Material to process START

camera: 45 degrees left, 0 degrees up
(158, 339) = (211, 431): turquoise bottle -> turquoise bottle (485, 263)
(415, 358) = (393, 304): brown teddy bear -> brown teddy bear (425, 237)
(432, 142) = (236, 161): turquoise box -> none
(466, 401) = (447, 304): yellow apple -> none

Material to process END
Material to process START

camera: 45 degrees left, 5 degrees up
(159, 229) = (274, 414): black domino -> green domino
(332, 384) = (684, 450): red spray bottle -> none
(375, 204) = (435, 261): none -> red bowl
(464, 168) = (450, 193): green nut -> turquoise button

Material to process END

Task goal
The required answer is the run of lines above, starting at the line with "(432, 142) = (236, 161): turquoise" and ending at the line with "(466, 401) = (447, 304): yellow apple -> none", reproduced exactly with both ends.

Reply to the exercise
(432, 142) = (236, 161): turquoise box -> none
(466, 401) = (447, 304): yellow apple -> none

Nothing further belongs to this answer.